* **TASK DESCRIPTION**
From the entries below, copy every line that holds the word "none".

*** Opening of RECORDS FOR THE TASK ***

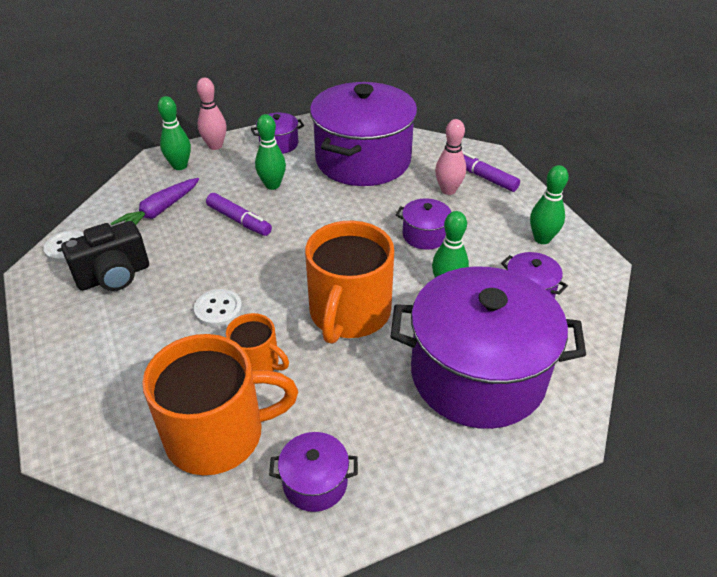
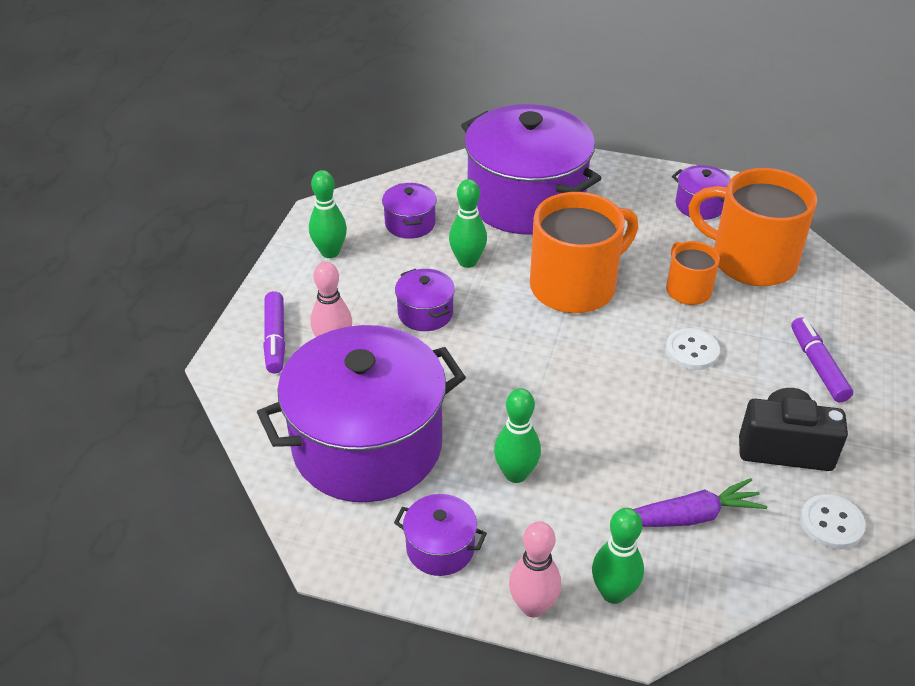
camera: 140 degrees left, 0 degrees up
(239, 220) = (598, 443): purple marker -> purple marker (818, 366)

*** Close of RECORDS FOR THE TASK ***
*** Opening of RECORDS FOR THE TASK ***

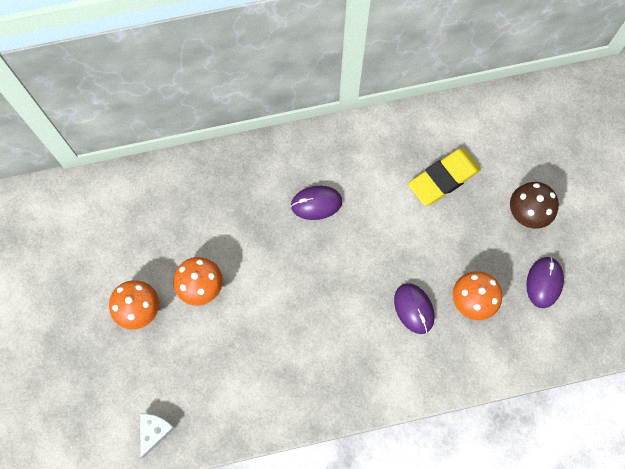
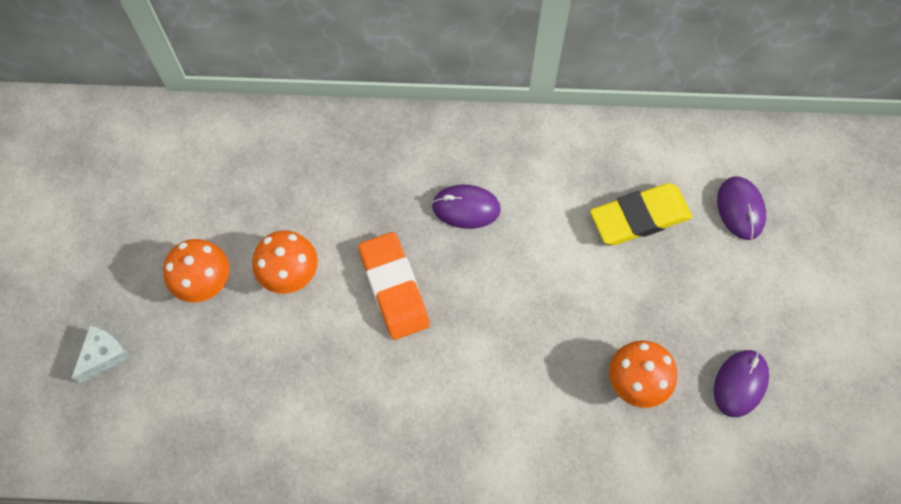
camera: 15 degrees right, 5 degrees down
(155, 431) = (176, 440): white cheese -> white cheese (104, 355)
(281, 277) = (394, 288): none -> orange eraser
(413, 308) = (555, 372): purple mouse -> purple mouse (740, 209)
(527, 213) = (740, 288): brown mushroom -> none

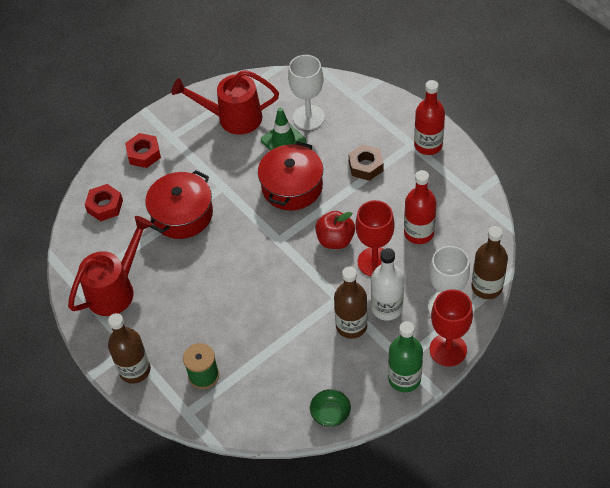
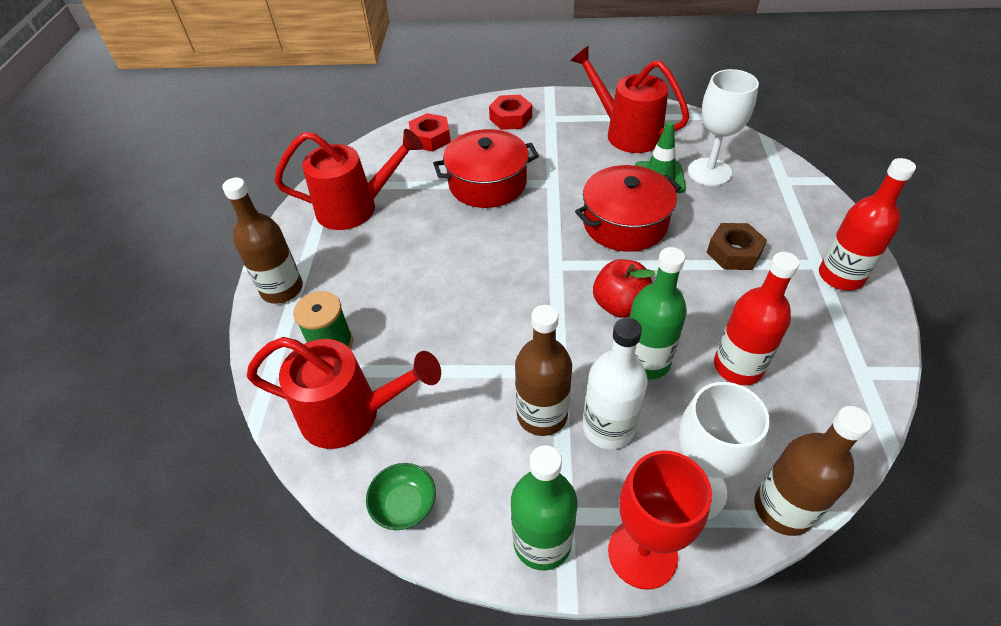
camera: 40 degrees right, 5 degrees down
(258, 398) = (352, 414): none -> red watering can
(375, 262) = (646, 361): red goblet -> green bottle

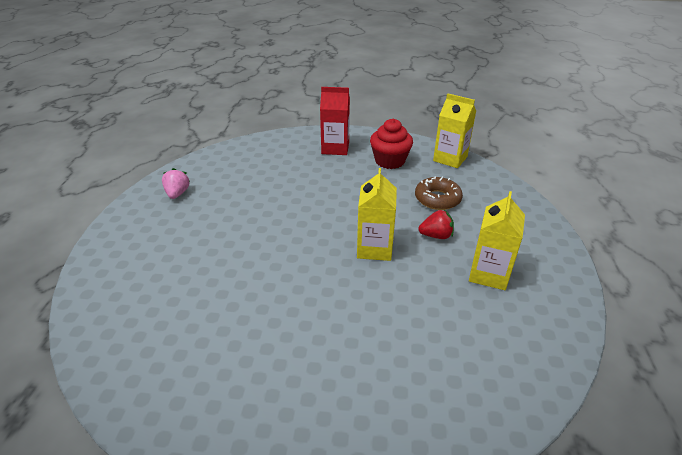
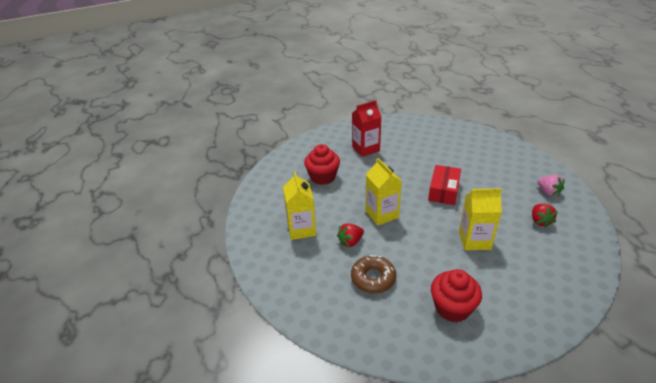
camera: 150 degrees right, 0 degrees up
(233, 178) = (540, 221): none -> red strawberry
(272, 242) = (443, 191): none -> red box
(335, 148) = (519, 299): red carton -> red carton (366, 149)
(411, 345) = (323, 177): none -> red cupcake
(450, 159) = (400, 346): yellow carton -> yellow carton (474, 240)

*** Close of RECORDS FOR THE TASK ***

* **RESPONSE FOR THIS EXERCISE**
(281, 277) = (394, 288): none -> orange eraser
(527, 213) = (740, 288): brown mushroom -> none
(258, 398) = (352, 414): none -> red watering can
(233, 178) = (540, 221): none -> red strawberry
(272, 242) = (443, 191): none -> red box
(411, 345) = (323, 177): none -> red cupcake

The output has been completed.